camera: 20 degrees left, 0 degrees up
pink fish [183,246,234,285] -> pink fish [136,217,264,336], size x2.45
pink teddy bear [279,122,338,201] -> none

········

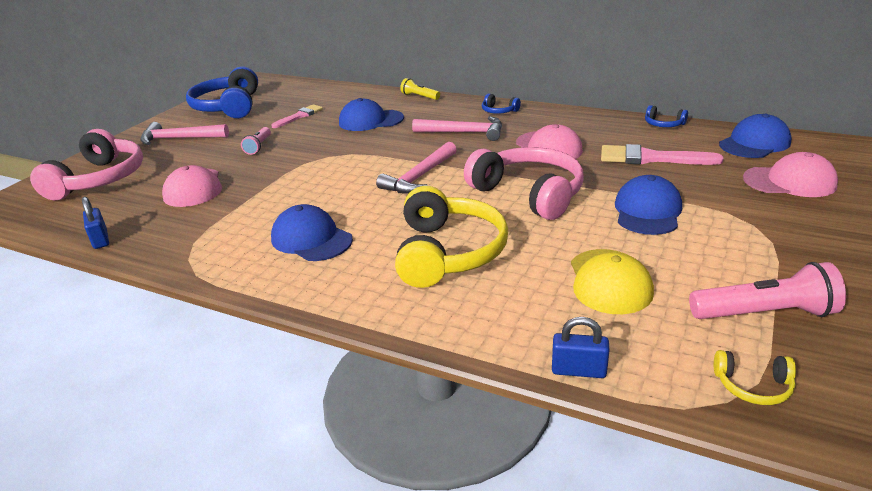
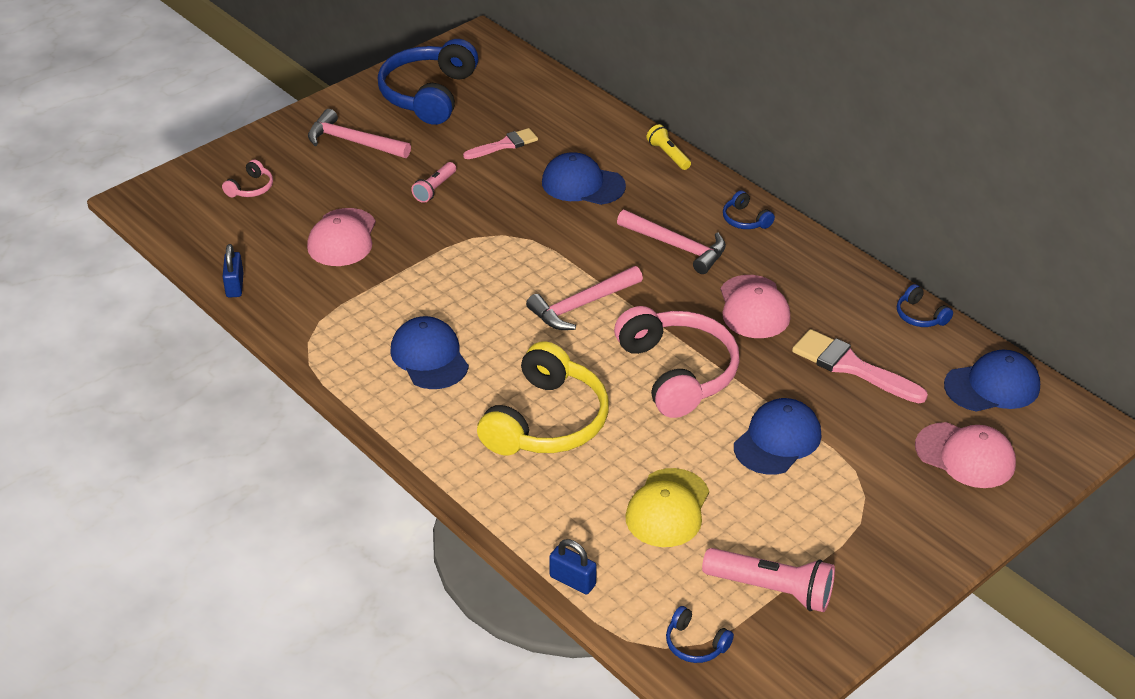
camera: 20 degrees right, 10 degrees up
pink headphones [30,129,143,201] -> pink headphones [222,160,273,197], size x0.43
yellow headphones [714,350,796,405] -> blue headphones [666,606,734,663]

········

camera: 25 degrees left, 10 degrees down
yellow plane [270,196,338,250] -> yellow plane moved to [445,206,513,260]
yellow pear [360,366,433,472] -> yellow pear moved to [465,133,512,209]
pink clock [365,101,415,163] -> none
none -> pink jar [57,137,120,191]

········

### Exercise description
In the listing above, find the line containing "yellow pear [360,366,433,472]" and the line containing "none -> pink jar [57,137,120,191]". Output them and every line between, exactly, and nothing else.

### Answer
yellow pear [360,366,433,472] -> yellow pear moved to [465,133,512,209]
pink clock [365,101,415,163] -> none
none -> pink jar [57,137,120,191]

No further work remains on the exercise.